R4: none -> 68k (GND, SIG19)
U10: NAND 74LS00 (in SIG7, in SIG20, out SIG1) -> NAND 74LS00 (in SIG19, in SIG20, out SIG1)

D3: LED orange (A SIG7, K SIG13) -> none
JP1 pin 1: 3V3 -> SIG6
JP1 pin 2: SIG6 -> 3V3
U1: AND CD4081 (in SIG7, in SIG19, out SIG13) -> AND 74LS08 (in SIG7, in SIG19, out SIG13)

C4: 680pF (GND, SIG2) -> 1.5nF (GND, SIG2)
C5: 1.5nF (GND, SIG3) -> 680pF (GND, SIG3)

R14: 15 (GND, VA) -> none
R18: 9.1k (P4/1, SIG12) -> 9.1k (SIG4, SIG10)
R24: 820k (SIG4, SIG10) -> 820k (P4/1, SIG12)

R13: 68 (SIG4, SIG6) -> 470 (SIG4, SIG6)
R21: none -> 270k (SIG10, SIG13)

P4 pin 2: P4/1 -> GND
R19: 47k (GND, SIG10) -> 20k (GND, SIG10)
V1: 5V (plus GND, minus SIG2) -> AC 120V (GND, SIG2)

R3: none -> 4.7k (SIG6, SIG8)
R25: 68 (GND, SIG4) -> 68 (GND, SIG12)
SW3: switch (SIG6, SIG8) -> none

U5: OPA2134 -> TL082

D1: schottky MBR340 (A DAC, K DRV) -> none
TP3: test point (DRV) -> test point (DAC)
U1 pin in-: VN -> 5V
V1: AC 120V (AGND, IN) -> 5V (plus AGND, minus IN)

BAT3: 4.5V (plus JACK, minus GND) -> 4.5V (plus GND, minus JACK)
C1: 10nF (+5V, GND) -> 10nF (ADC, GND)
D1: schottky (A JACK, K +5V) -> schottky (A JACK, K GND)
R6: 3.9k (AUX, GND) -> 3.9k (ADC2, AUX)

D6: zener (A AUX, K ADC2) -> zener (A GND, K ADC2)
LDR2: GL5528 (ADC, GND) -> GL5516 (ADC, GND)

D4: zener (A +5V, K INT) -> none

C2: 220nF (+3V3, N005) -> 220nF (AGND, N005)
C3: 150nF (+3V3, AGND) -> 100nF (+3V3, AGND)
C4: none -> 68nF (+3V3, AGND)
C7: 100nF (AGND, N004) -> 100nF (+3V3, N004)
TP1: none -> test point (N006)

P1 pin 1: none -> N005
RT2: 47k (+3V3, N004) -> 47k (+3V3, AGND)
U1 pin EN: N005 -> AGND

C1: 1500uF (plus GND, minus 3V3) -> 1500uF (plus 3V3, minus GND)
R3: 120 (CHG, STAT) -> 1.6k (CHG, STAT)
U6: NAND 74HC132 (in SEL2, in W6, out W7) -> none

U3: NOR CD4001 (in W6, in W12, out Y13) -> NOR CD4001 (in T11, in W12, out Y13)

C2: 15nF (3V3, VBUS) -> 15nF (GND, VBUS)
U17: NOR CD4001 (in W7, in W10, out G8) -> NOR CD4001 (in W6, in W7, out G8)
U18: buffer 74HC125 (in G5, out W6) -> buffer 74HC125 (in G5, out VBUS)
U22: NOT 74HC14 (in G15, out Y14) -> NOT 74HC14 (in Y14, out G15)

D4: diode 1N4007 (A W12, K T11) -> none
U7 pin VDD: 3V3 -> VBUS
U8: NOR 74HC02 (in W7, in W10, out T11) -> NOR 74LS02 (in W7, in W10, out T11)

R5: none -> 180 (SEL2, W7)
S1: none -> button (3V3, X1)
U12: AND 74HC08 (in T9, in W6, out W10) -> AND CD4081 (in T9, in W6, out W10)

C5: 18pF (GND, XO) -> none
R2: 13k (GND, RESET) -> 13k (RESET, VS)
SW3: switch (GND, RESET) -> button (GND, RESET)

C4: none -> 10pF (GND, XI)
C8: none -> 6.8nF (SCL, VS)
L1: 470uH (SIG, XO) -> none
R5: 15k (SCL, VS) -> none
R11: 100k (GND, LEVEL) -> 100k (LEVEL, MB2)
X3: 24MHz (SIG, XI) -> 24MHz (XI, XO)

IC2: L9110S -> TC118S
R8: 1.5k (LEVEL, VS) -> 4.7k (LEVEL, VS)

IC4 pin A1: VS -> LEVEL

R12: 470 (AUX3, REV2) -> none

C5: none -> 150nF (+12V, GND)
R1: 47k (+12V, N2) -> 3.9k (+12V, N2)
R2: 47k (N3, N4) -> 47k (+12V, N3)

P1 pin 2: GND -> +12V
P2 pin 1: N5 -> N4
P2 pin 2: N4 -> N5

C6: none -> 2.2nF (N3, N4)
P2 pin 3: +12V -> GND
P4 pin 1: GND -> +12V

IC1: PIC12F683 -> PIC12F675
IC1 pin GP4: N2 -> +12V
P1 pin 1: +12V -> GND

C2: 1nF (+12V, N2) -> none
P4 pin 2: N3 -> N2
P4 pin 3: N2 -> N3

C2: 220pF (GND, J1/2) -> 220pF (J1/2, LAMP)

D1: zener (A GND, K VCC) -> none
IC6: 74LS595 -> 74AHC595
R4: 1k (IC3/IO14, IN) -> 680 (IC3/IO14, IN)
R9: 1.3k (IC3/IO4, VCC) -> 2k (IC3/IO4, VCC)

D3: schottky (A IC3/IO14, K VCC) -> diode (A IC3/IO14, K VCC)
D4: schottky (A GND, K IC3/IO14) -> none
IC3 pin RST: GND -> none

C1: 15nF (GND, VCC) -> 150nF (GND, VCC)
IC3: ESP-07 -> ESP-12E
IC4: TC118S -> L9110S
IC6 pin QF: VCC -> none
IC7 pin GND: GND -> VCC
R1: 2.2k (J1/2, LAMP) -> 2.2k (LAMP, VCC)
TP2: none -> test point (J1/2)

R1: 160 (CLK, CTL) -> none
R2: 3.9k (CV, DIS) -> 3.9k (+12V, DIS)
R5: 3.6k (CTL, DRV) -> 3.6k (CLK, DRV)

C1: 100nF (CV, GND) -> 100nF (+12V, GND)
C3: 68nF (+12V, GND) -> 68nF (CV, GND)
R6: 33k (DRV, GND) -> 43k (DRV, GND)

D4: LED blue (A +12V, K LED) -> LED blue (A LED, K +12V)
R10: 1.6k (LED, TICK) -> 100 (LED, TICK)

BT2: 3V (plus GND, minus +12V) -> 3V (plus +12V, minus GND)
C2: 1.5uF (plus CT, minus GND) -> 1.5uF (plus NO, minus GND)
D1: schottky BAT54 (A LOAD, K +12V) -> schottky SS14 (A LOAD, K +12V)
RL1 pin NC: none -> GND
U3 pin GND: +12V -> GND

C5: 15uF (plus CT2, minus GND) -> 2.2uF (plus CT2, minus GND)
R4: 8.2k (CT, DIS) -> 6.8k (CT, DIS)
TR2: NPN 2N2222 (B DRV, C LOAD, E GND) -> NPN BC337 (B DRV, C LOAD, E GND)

→ **Exercise details**
With the line holding "C4: none -> 10pF (GND, XI)" as the first and the line holding "IC4 pin A1: VS -> LEVEL" as the last, please transcribe exactly the lines of the material above in that range and nothing else.

→ **Answer section**
C4: none -> 10pF (GND, XI)
C8: none -> 6.8nF (SCL, VS)
L1: 470uH (SIG, XO) -> none
R5: 15k (SCL, VS) -> none
R11: 100k (GND, LEVEL) -> 100k (LEVEL, MB2)
X3: 24MHz (SIG, XI) -> 24MHz (XI, XO)

IC2: L9110S -> TC118S
R8: 1.5k (LEVEL, VS) -> 4.7k (LEVEL, VS)

IC4 pin A1: VS -> LEVEL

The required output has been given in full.